§ TASK ITEM: From the entries below, retype only the lines from the one with "blue tape: 6 -> 8" through the one with "white camera: 6 -> 9", exactly as written.

§ STORED DATA:
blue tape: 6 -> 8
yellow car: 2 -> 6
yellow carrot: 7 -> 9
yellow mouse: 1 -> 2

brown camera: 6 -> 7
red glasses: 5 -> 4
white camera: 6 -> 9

--

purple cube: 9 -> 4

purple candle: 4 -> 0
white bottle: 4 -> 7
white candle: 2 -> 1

...

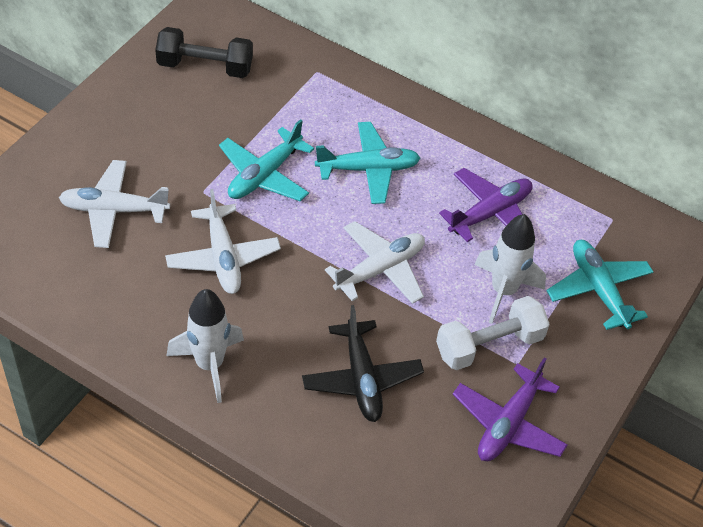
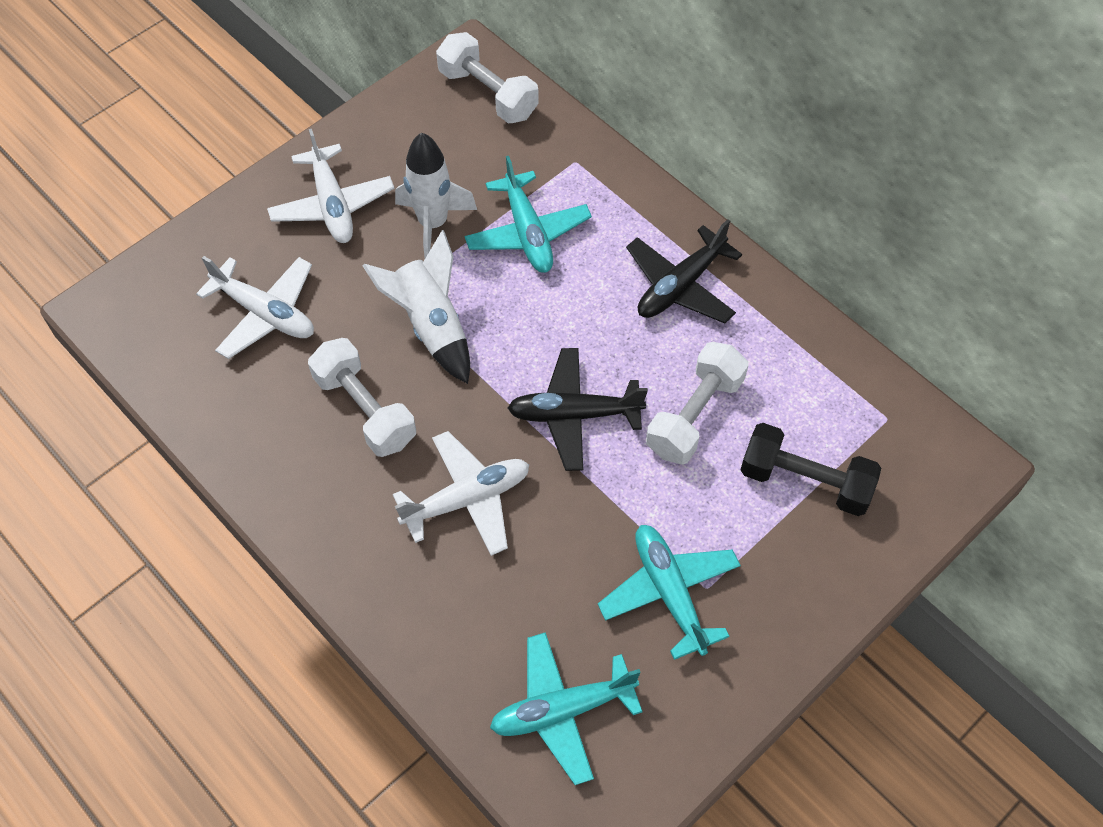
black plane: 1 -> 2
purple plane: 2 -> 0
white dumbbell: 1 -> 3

§ REPLY:
blue tape: 6 -> 8
yellow car: 2 -> 6
yellow carrot: 7 -> 9
yellow mouse: 1 -> 2

brown camera: 6 -> 7
red glasses: 5 -> 4
white camera: 6 -> 9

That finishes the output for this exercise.